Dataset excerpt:
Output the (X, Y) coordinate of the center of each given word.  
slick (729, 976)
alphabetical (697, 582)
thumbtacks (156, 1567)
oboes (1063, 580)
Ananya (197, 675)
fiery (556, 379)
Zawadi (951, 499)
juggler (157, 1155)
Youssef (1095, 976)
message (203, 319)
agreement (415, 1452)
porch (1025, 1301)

**EXERCISE OBJECTIVE:** How many lines of the entries contain the word "each"? Reply with the number only.

**TASK OUTPUT:** 1